This exercise asks for a copy of each line in the records below with the word "RFID" in it.

****************

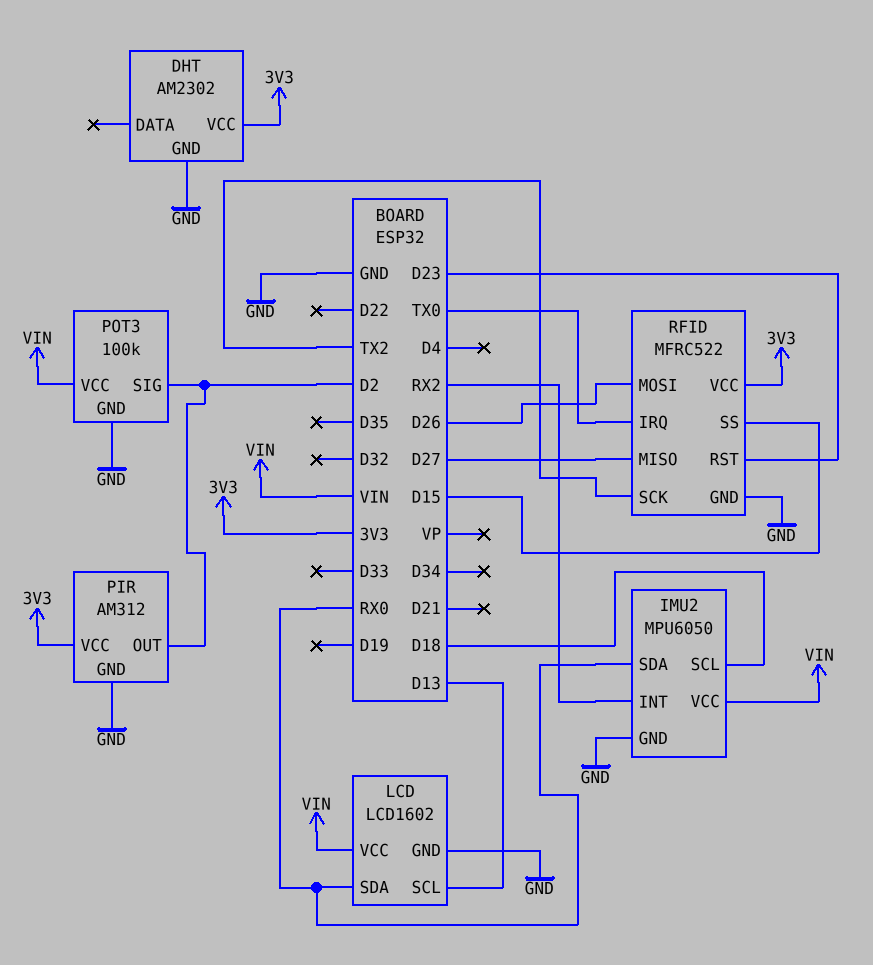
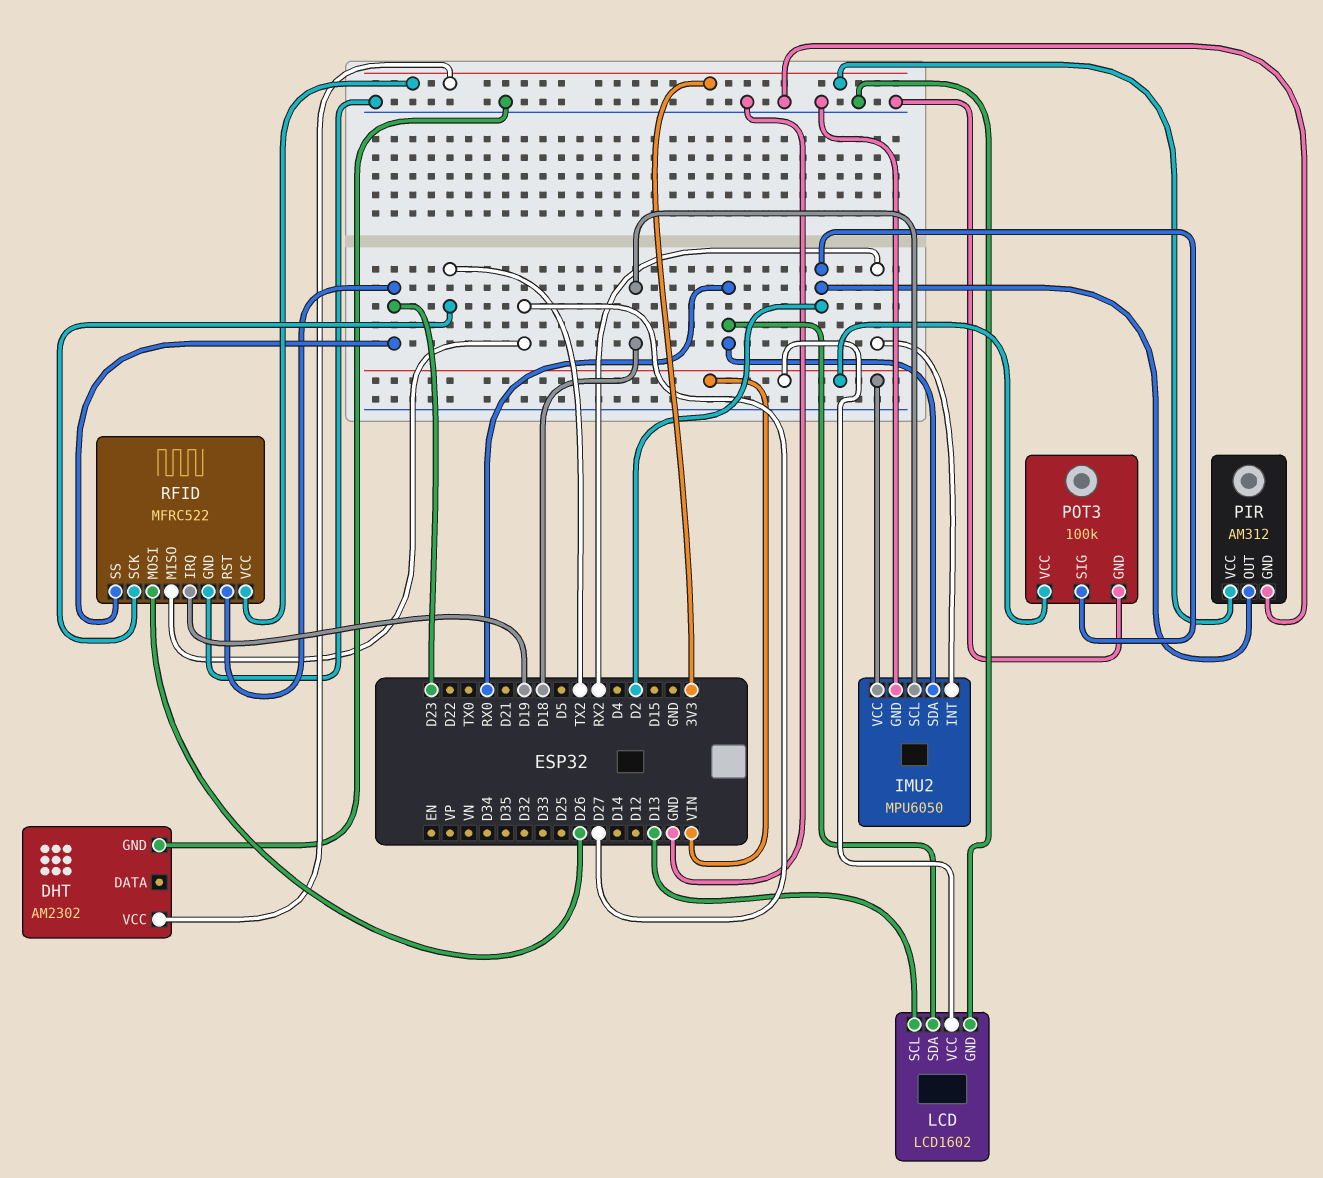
RFID pin IRQ: TX0 -> D19
RFID pin SS: D15 -> D23

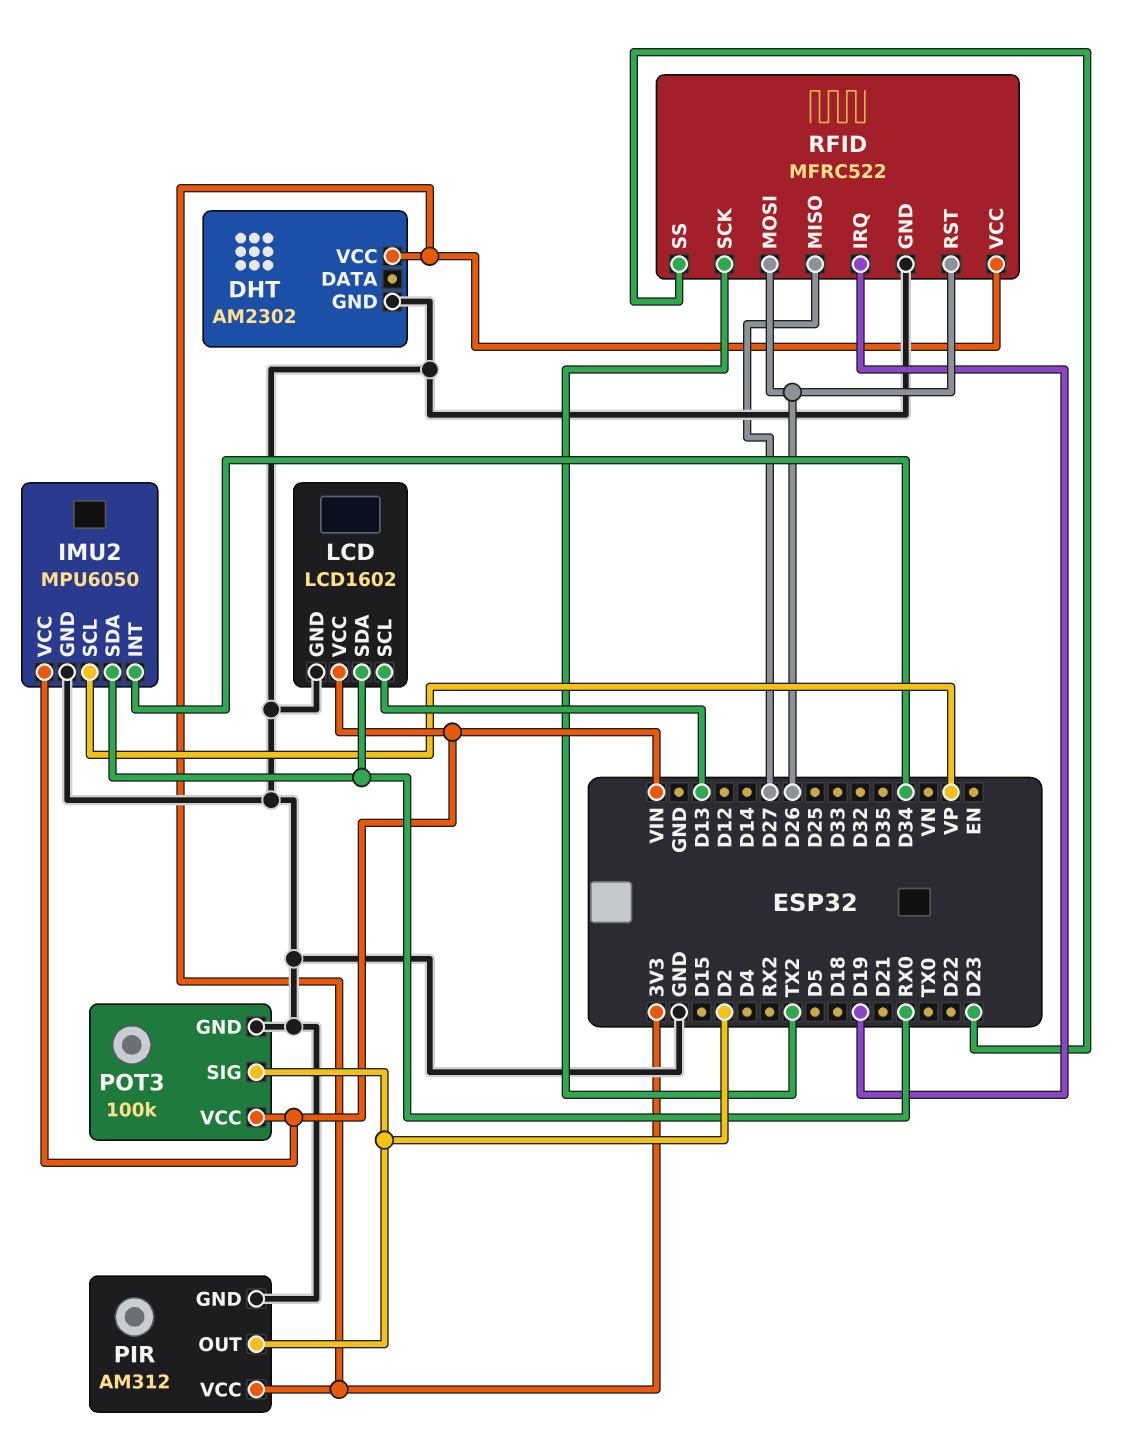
IMU2 pin INT: RX2 -> D34
IMU2 pin SCL: D18 -> VP
RFID pin RST: D23 -> D26

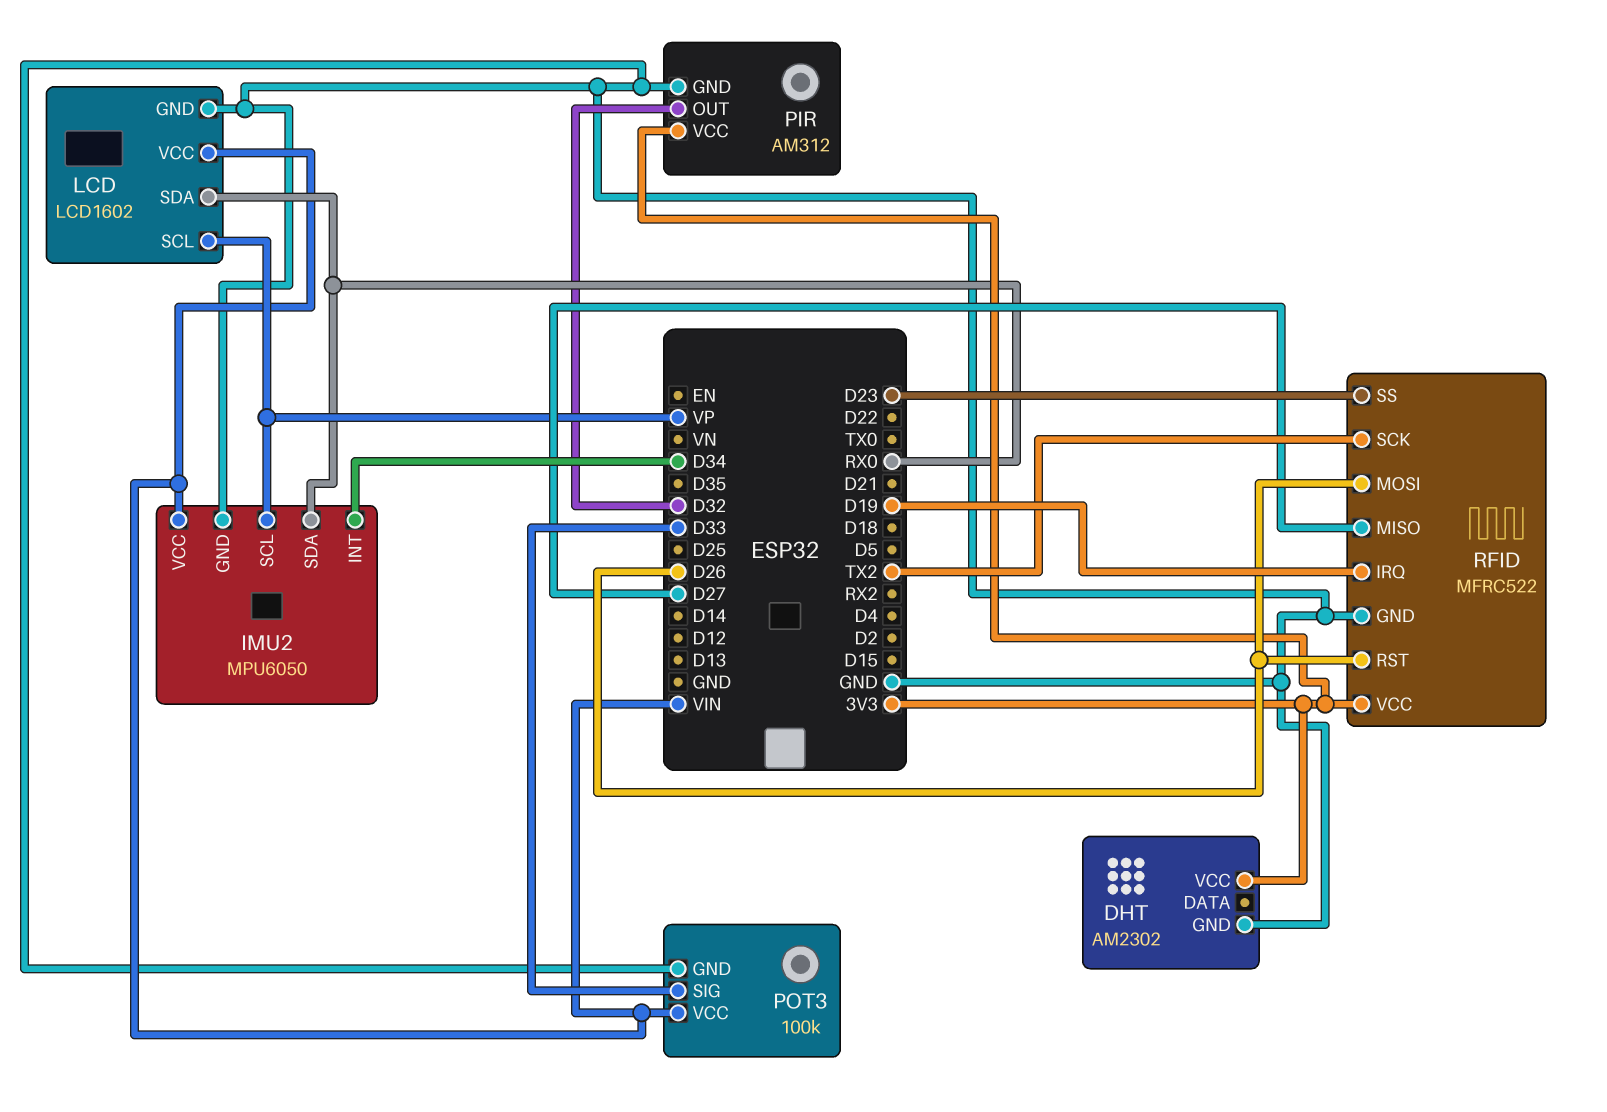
LCD pin SCL: D13 -> VP
PIR pin OUT: D2 -> D32
POT3 pin SIG: D2 -> D33

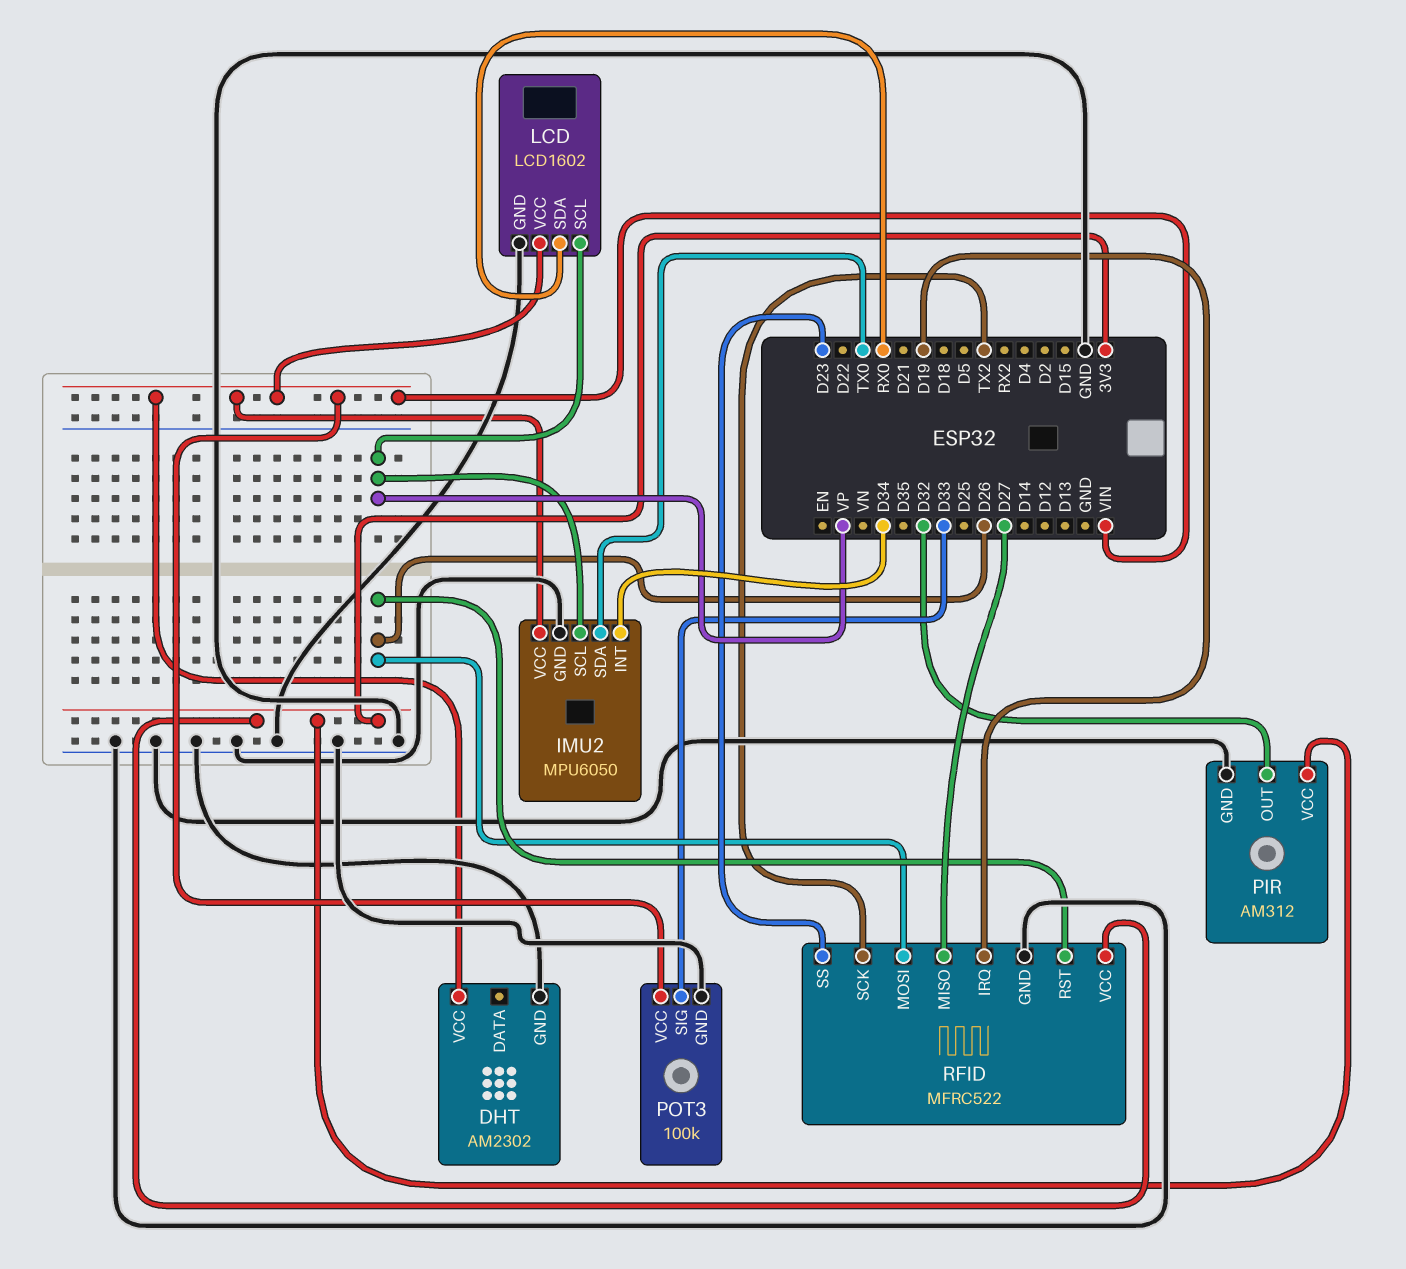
DHT pin VCC: 3V3 -> VIN
IMU2 pin SDA: RX0 -> TX0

****************

Reply to the task
RFID pin IRQ: TX0 -> D19
RFID pin SS: D15 -> D23
RFID pin RST: D23 -> D26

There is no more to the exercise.